**EXERCISE DESCRIPTION:**
Restate the following records word for word without images.

**Source records:**

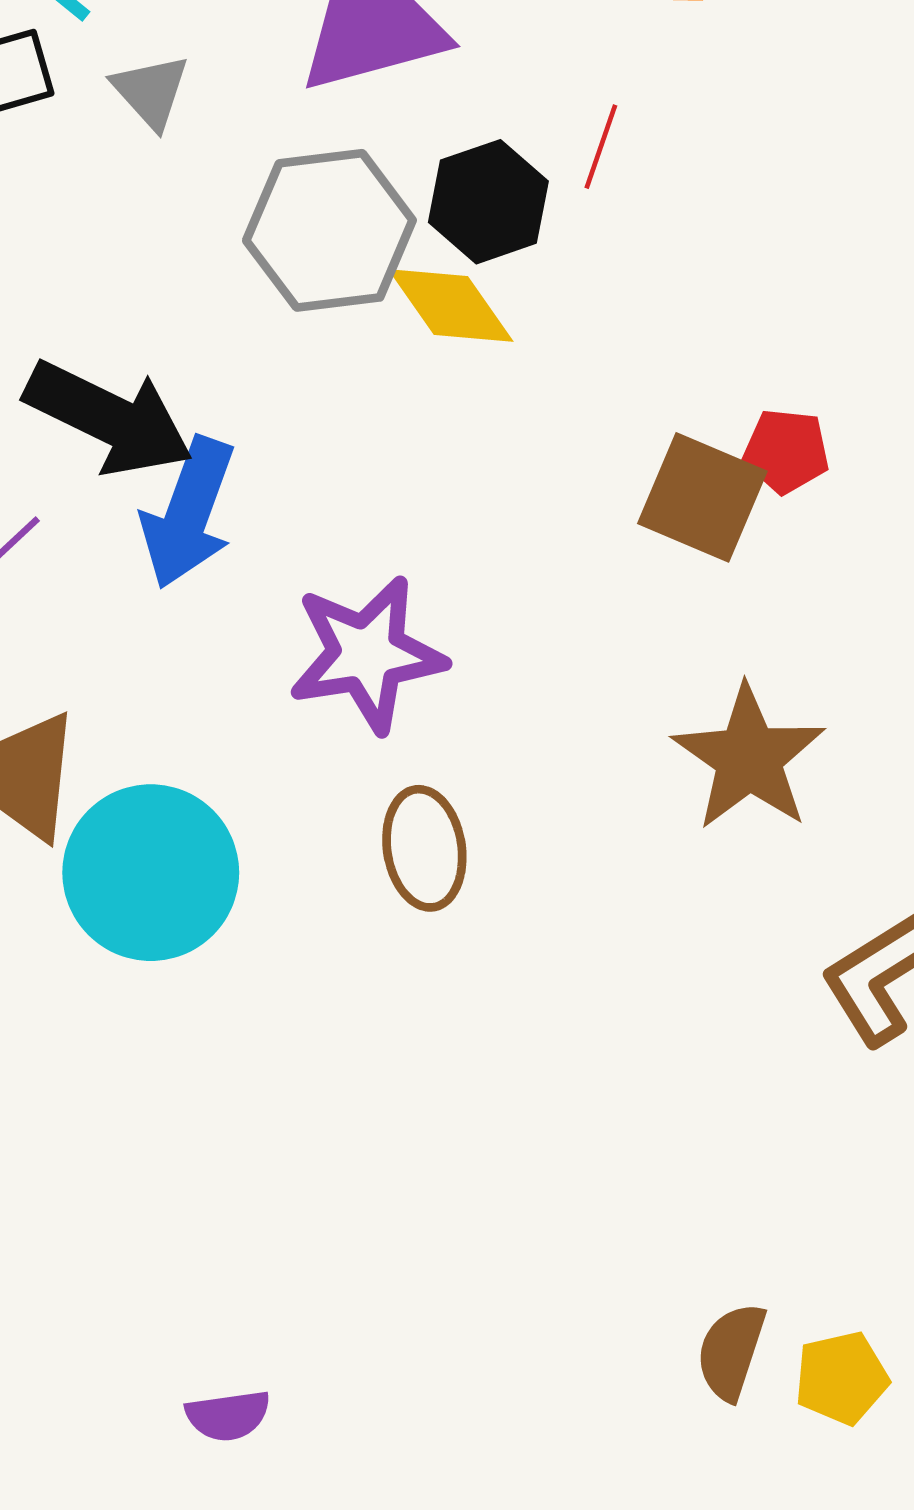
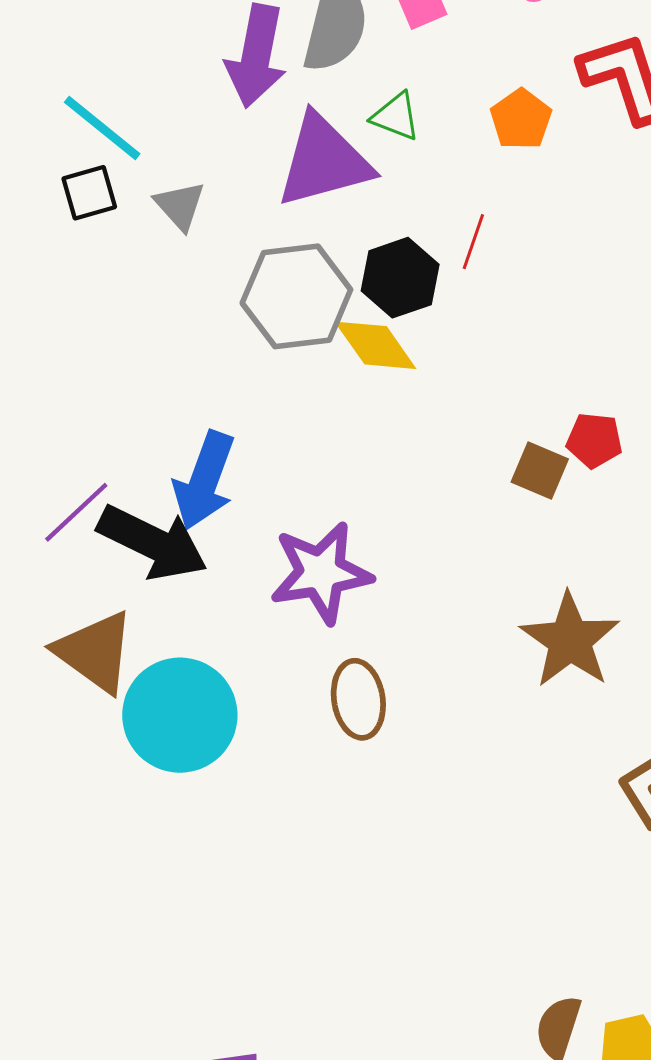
black arrow: (109, 418) -> (153, 542), moved
brown square: (702, 497) -> (540, 470), size x0.7

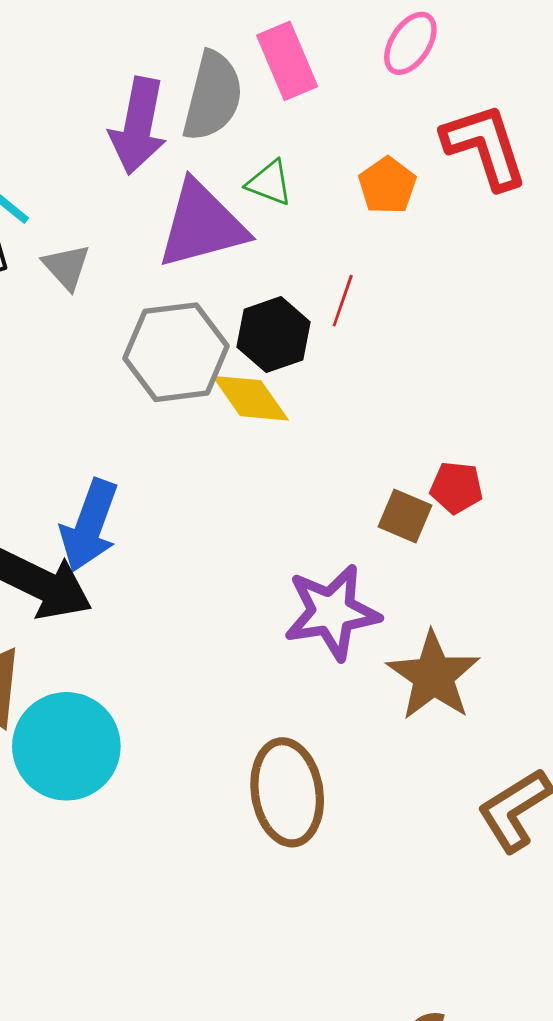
purple star: (321, 573) -> (332, 612), moved
brown ellipse: (358, 699) -> (287, 792), moved, size x1.4

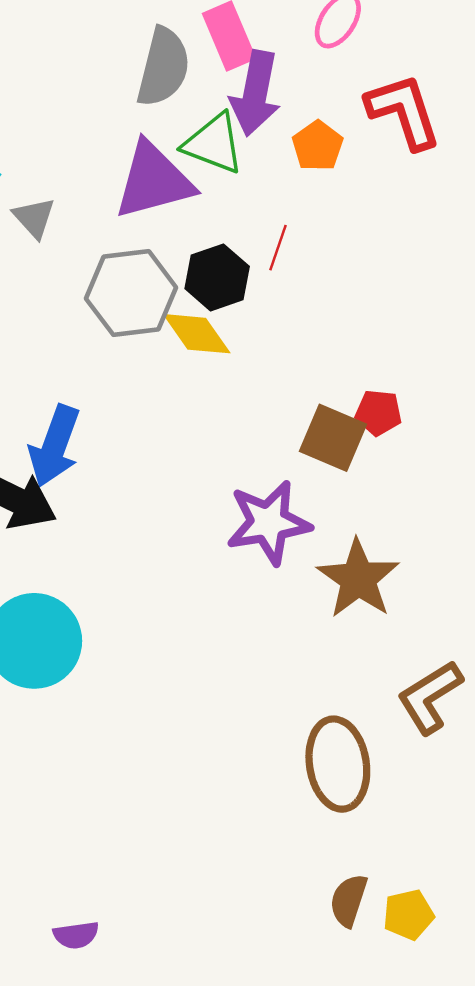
purple arrow: (138, 126) -> (255, 93), moved
green triangle: (270, 183) -> (214, 144), size x1.5
brown square: (405, 516) -> (333, 438), size x1.4
brown ellipse: (287, 792) -> (338, 764), moved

**TASK ANSWER:**
black arrow: (109, 418) -> (153, 542), moved
brown square: (702, 497) -> (540, 470), size x0.7

purple star: (321, 573) -> (332, 612), moved
brown ellipse: (358, 699) -> (287, 792), moved, size x1.4

purple arrow: (138, 126) -> (255, 93), moved
green triangle: (270, 183) -> (214, 144), size x1.5
brown square: (405, 516) -> (333, 438), size x1.4
brown ellipse: (287, 792) -> (338, 764), moved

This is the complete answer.